::: RECORDS SHOWN :::
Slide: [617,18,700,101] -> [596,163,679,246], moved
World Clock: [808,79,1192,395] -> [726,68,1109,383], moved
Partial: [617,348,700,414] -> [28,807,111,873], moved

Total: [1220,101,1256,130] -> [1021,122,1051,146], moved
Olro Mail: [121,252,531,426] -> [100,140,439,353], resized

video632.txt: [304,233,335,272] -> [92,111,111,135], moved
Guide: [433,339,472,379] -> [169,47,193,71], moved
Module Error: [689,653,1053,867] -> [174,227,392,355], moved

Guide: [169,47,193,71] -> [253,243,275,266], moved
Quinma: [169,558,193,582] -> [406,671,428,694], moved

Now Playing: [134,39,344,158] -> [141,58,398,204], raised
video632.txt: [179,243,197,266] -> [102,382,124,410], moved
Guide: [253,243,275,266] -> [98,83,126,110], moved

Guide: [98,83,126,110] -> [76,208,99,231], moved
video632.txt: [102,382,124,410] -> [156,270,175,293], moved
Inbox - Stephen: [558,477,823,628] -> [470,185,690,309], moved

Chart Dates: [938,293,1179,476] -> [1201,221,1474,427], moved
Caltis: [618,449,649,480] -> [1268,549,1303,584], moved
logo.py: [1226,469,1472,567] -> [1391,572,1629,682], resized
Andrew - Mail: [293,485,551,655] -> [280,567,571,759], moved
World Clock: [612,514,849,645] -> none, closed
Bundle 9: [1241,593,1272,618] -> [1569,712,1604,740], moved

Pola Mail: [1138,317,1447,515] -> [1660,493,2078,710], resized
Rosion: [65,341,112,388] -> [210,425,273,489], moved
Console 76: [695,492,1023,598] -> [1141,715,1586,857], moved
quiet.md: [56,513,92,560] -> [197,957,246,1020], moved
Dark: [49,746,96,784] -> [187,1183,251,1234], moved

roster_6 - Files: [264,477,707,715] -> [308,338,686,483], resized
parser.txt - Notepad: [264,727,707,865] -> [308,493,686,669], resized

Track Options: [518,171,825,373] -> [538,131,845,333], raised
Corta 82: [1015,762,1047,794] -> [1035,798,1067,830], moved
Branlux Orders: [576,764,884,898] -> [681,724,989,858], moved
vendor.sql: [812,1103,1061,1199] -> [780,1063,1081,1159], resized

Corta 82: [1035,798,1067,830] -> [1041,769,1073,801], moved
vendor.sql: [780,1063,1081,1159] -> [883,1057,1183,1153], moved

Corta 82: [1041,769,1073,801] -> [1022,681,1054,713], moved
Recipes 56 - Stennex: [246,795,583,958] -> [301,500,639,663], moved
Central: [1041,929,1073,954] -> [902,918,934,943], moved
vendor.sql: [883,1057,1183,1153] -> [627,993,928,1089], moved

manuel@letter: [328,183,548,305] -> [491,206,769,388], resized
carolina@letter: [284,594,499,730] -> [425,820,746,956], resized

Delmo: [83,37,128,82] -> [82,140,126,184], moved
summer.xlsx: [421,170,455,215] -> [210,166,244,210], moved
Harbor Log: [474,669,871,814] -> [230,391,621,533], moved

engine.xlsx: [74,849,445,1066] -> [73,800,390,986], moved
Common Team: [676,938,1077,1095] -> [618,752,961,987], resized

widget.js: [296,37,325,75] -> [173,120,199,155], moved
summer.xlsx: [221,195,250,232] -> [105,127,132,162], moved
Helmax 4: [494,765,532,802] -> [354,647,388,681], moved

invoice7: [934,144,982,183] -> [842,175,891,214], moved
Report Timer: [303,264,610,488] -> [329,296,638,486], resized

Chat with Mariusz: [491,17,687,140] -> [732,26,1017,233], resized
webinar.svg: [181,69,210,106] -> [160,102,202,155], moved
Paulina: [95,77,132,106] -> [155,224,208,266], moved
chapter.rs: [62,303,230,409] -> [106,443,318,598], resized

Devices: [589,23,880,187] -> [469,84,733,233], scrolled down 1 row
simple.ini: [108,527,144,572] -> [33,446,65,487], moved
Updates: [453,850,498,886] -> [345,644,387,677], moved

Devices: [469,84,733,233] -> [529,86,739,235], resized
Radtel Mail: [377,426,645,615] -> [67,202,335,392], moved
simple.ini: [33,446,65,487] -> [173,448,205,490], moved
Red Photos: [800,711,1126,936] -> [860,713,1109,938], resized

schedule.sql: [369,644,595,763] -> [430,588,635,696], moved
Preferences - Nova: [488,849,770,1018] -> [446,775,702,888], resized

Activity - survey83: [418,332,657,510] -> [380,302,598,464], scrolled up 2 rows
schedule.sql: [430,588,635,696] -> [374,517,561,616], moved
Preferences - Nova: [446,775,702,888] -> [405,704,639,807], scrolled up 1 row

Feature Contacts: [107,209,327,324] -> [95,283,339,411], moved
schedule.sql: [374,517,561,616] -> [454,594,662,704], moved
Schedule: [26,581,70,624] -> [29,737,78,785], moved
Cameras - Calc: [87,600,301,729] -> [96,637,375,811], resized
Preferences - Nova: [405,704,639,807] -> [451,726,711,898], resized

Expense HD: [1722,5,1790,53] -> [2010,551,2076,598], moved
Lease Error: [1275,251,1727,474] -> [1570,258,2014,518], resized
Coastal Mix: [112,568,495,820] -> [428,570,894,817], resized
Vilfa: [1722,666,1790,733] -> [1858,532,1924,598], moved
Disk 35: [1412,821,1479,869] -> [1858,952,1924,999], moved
:::
ACTIVITY - Scan the entries above and copy each line where "Devices" occurs.

THE COMPLETED TASK -
Devices: [589,23,880,187] -> [469,84,733,233], scrolled down 1 row
Devices: [469,84,733,233] -> [529,86,739,235], resized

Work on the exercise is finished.